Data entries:
#####

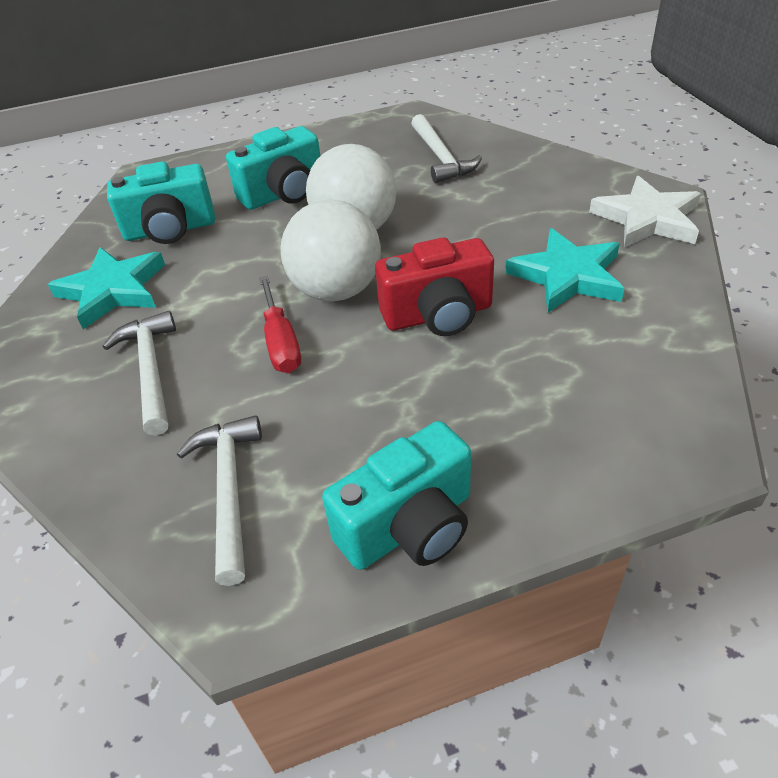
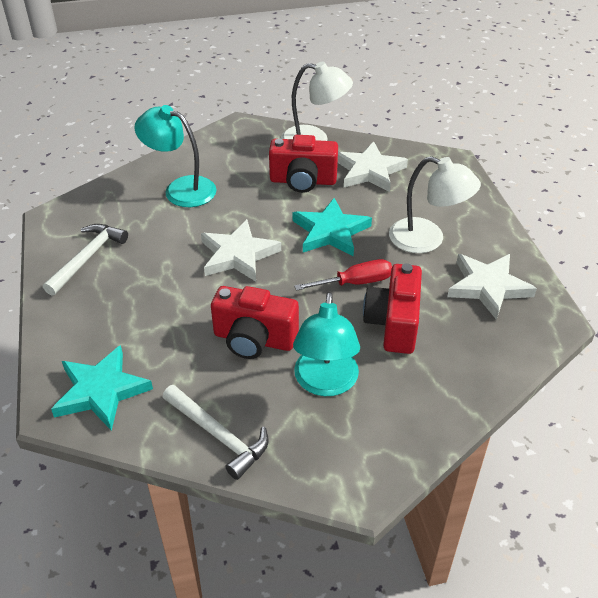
red camera: 1 -> 3
turquoise camera: 3 -> 0
turquoise lamp: 0 -> 2
white ball: 2 -> 0
white hammer: 3 -> 2
white lamp: 0 -> 2
white star: 1 -> 3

#####

§ Problem statement
Repeat the entries above exactly as written, but not their pictures.

§ Written reply
red camera: 1 -> 3
turquoise camera: 3 -> 0
turquoise lamp: 0 -> 2
white ball: 2 -> 0
white hammer: 3 -> 2
white lamp: 0 -> 2
white star: 1 -> 3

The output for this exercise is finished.